===== THE INPUT
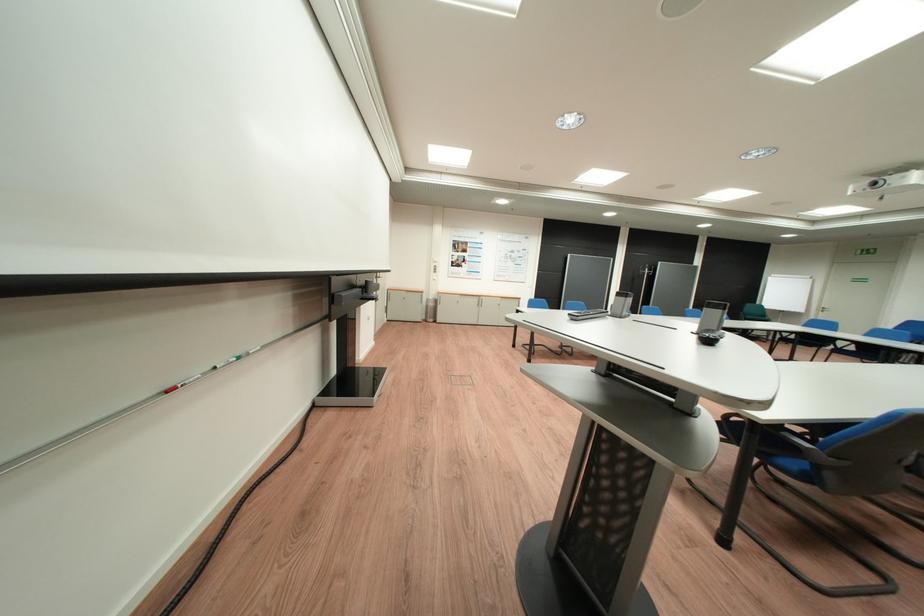
The width and height of the screenshot is (924, 616). I want to click on red whiteboard marker, so click(x=181, y=384).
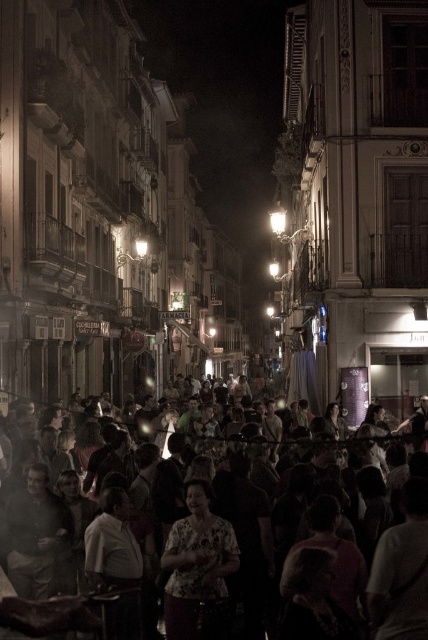
Does multicolored fabric crowd at center have a lesser height compared to floral print blouse at center?

No, multicolored fabric crowd at center is not shorter than floral print blouse at center.

Does multicolored fabric crowd at center lie in front of floral print blouse at center?

No, multicolored fabric crowd at center is behind floral print blouse at center.

Where is `multicolored fabric crowd at center`? multicolored fabric crowd at center is located at coordinates (327, 465).

At what (x,y) coordinates should I click in order to perform the action: click on multicolored fabric crowd at center. Please return your answer as a coordinate pair (x, y). The height and width of the screenshot is (640, 428). Looking at the image, I should click on (327, 465).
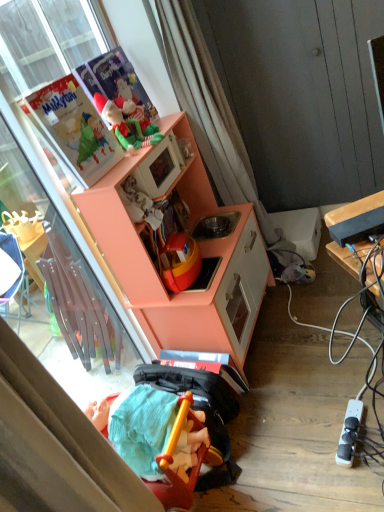
Question: Is peach matte cabinet at upper left situated inside green felt elf at upper center, arranged as the first toy when viewed from the top, or outside?

Choices:
 (A) inside
 (B) outside

Answer: (B)

Question: Based on their positions, is peach matte cabinet at upper left located to the left or right of green felt elf at upper center, the 2th toy when ordered from front to back?

Choices:
 (A) right
 (B) left

Answer: (A)

Question: Which is farther from the peach matte cabinet at upper left?

Choices:
 (A) green felt elf at upper center, arranged as the first toy when viewed from the top
 (B) transparent glass door at upper left
 (C) white sheer curtain at upper center
 (D) white plastic power outlet at lower right
 (E) black plastic tv at right

Answer: (D)

Question: Which of these objects is positioned farthest from the transparent glass door at upper left?

Choices:
 (A) green felt elf at upper center, arranged as the first toy when viewed from the top
 (B) rubberized plastic toy at lower center, arranged as the 2th toy when viewed from the top
 (C) black plastic tv at right
 (D) white sheer curtain at upper center
 (E) white plastic power outlet at lower right

Answer: (E)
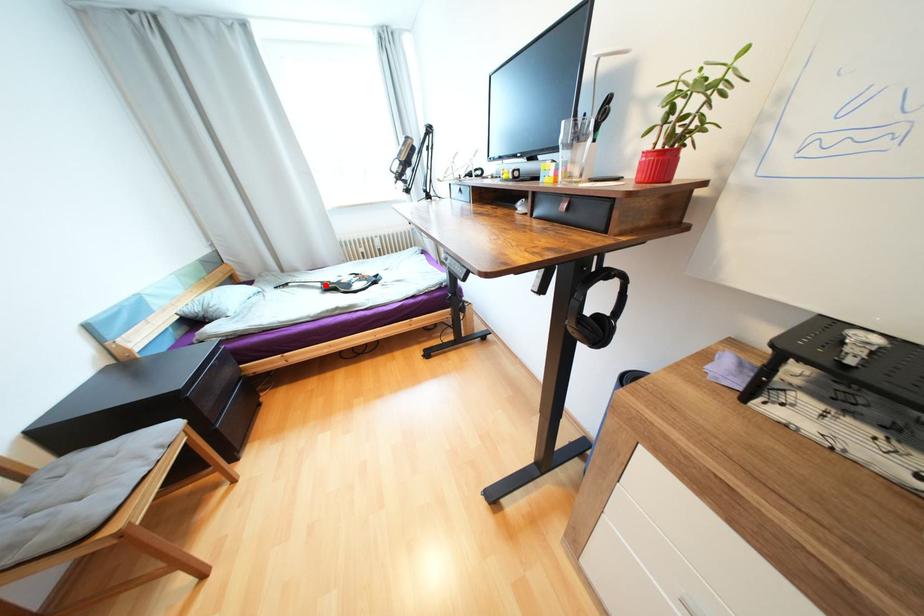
==========
» **ABOUT THIS EXERCISE**
Rewrite all of the rows above, replacing "peach matte cabinet" with "beige wooden cabinet" everywhere and keeping everything else the same. Omit the pictures.

» **ANSWER BELOW**
The width and height of the screenshot is (924, 616). I want to click on red whiteboard marker, so click(x=181, y=384).
Does multicolored fabric crowd at center have a lesser height compared to floral print blouse at center?

No, multicolored fabric crowd at center is not shorter than floral print blouse at center.

Does multicolored fabric crowd at center lie in front of floral print blouse at center?

No, multicolored fabric crowd at center is behind floral print blouse at center.

Where is `multicolored fabric crowd at center`? multicolored fabric crowd at center is located at coordinates (327, 465).

At what (x,y) coordinates should I click in order to perform the action: click on multicolored fabric crowd at center. Please return your answer as a coordinate pair (x, y). The height and width of the screenshot is (640, 428). Looking at the image, I should click on (327, 465).
Question: Is beige wooden cabinet at upper left situated inside green felt elf at upper center, arranged as the first toy when viewed from the top, or outside?

Choices:
 (A) inside
 (B) outside

Answer: (B)

Question: Based on their positions, is beige wooden cabinet at upper left located to the left or right of green felt elf at upper center, the 2th toy when ordered from front to back?

Choices:
 (A) right
 (B) left

Answer: (A)

Question: Which is farther from the beige wooden cabinet at upper left?

Choices:
 (A) green felt elf at upper center, arranged as the first toy when viewed from the top
 (B) transparent glass door at upper left
 (C) white sheer curtain at upper center
 (D) white plastic power outlet at lower right
 (E) black plastic tv at right

Answer: (D)

Question: Which of these objects is positioned farthest from the transparent glass door at upper left?

Choices:
 (A) green felt elf at upper center, arranged as the first toy when viewed from the top
 (B) rubberized plastic toy at lower center, arranged as the 2th toy when viewed from the top
 (C) black plastic tv at right
 (D) white sheer curtain at upper center
 (E) white plastic power outlet at lower right

Answer: (E)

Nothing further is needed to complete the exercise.